■ **INSTRUCTIONS FOR THE TASK**: Your copy should match the records exactly, except that it contains no pictures.

BEGIN

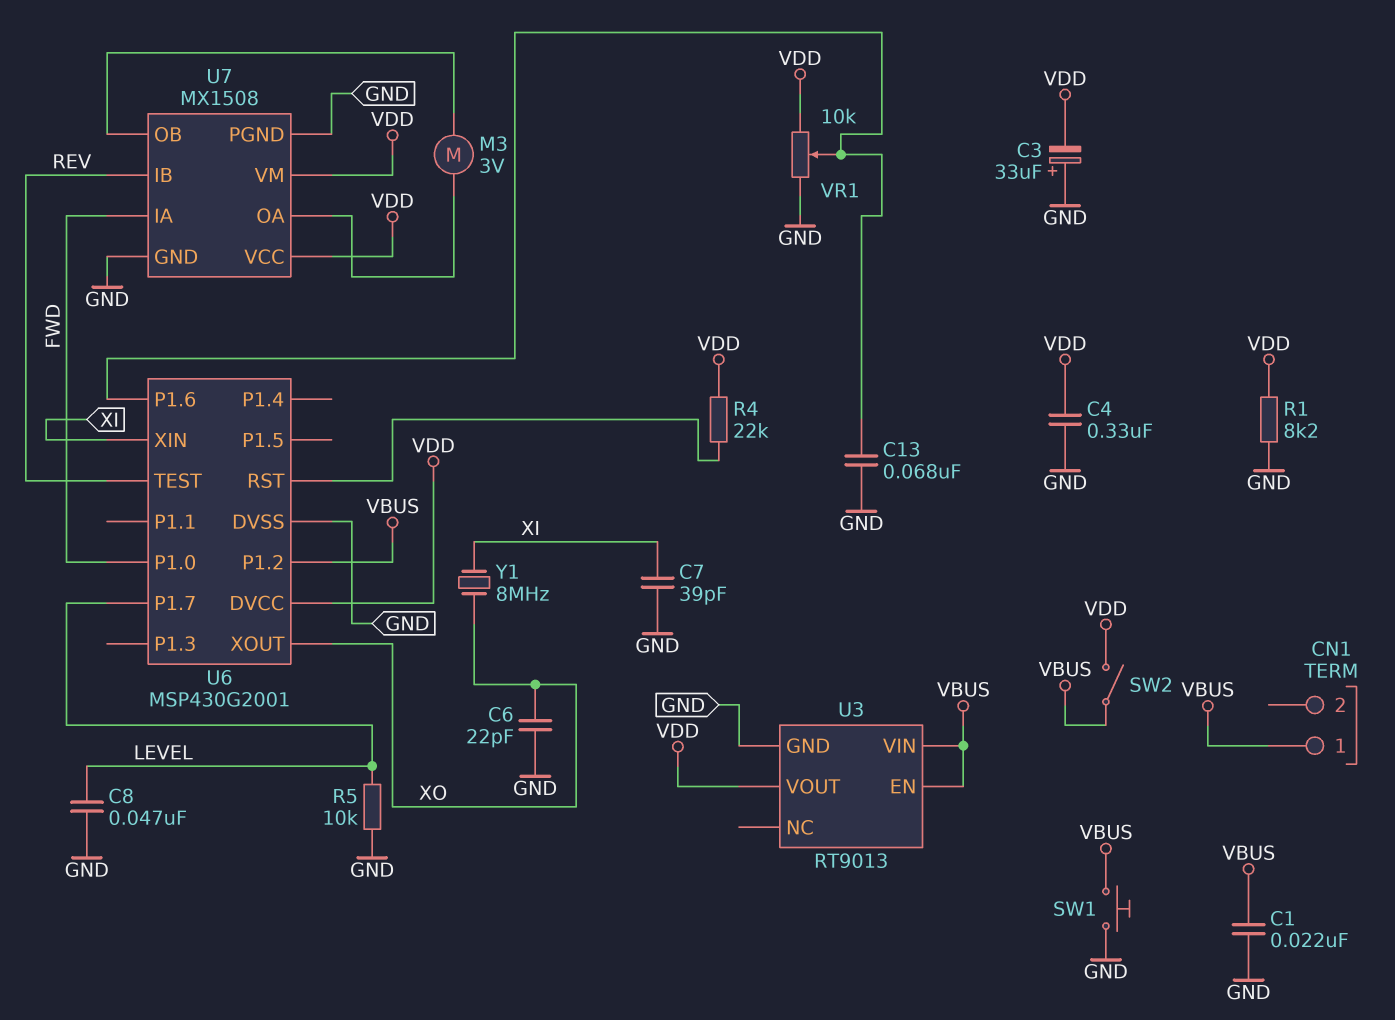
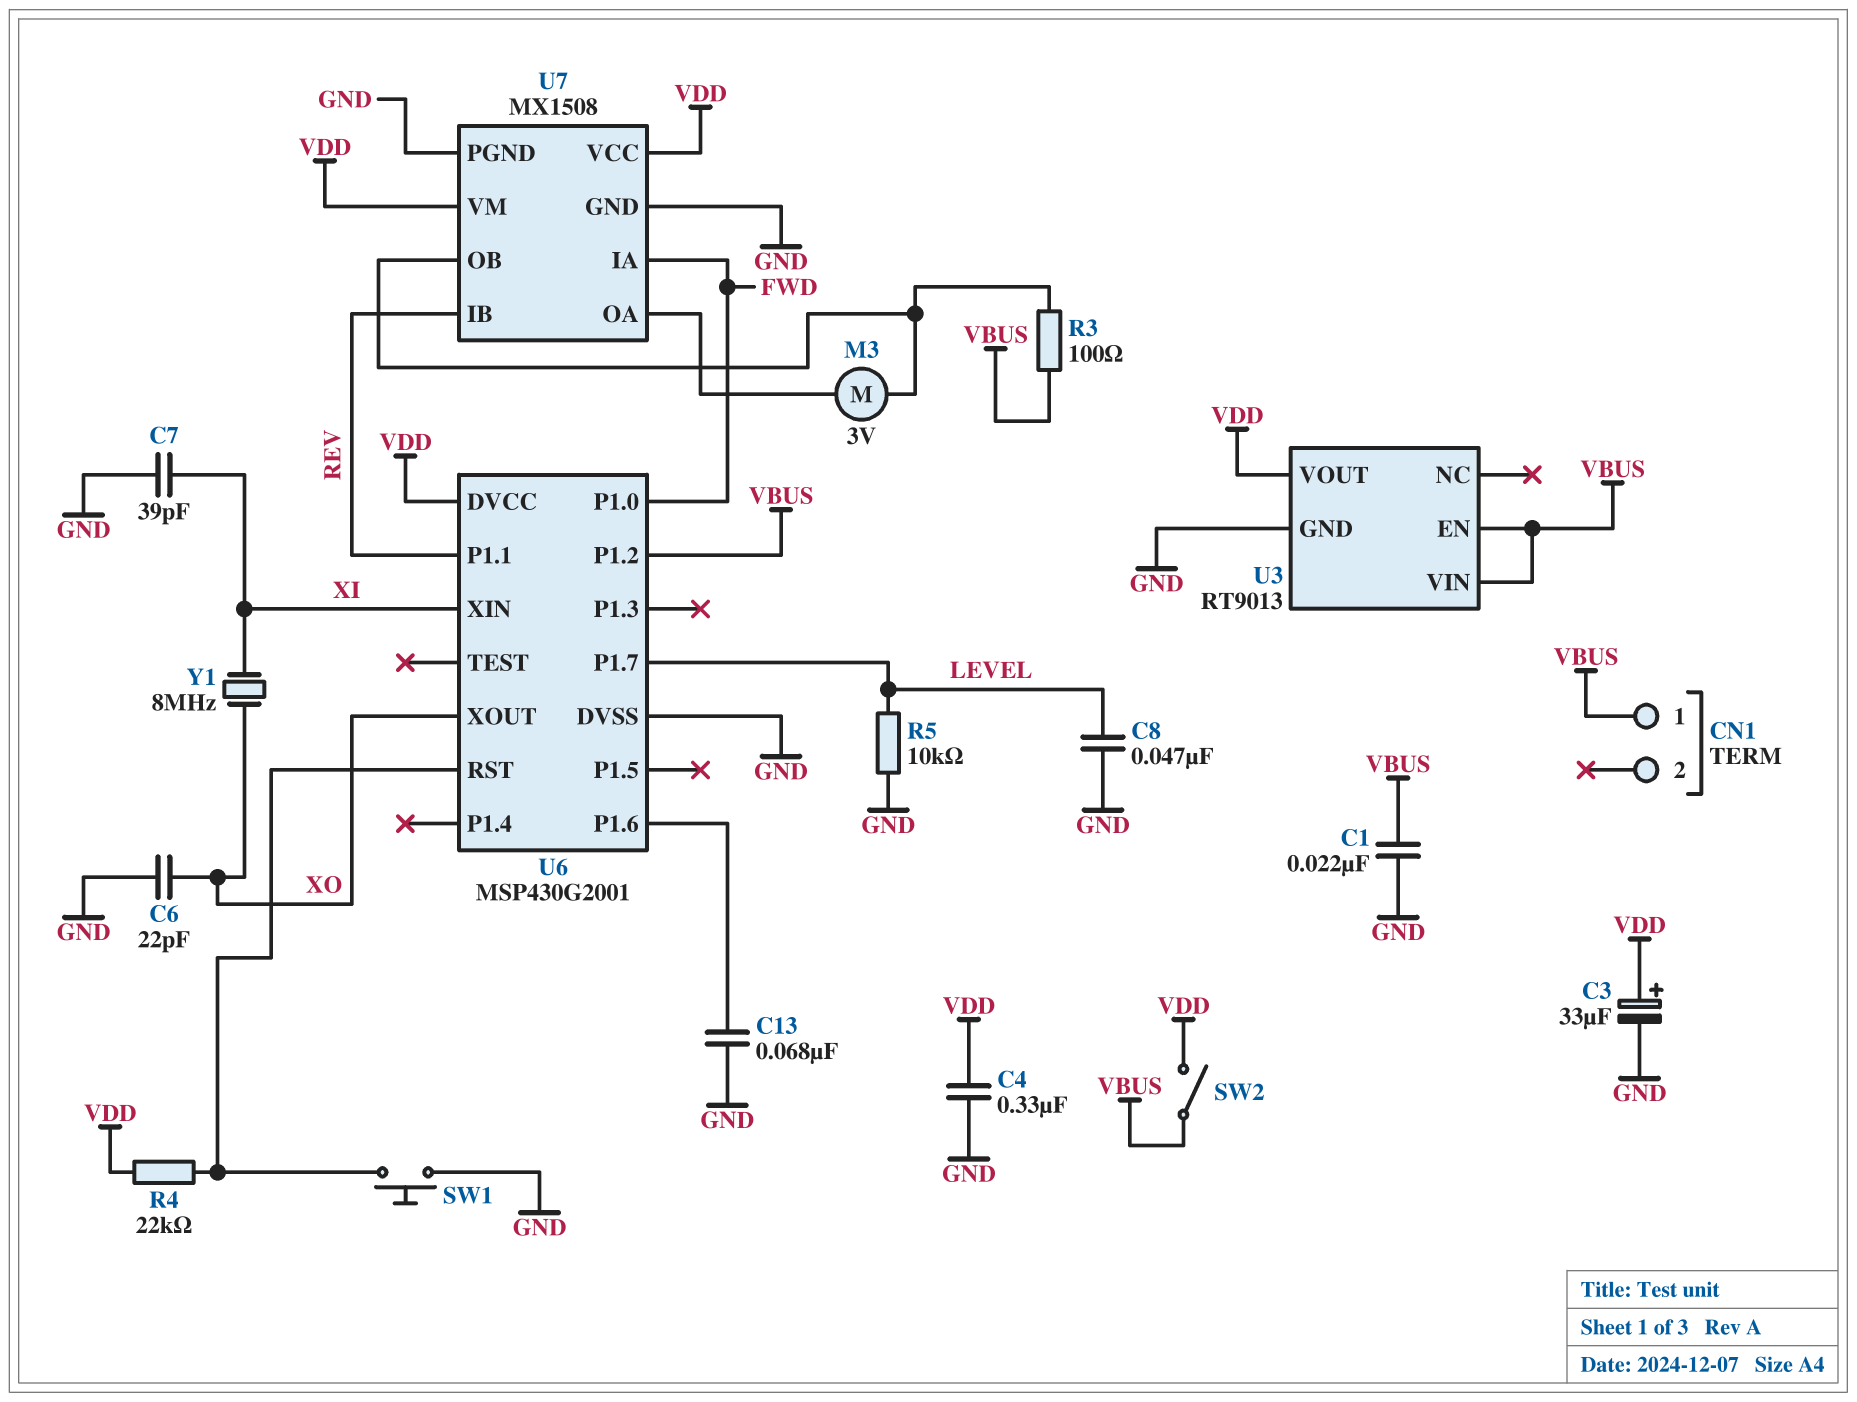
C3: 33uF (plus GND, minus VDD) -> 33uF (plus VDD, minus GND)
R1: 8.2k (GND, VDD) -> none
R3: none -> 100 (U7/OB, VBUS)
SW1: button (GND, VBUS) -> button (GND, U6/RST)
U6 pin P1.1: none -> REV
U6 pin TEST: REV -> none
VR1: 10k (GND, VDD, wiper U6/P1.6) -> none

END

■ **SOLUTION**:
C3: 33uF (plus GND, minus VDD) -> 33uF (plus VDD, minus GND)
R1: 8.2k (GND, VDD) -> none
R3: none -> 100 (U7/OB, VBUS)
SW1: button (GND, VBUS) -> button (GND, U6/RST)
U6 pin P1.1: none -> REV
U6 pin TEST: REV -> none
VR1: 10k (GND, VDD, wiper U6/P1.6) -> none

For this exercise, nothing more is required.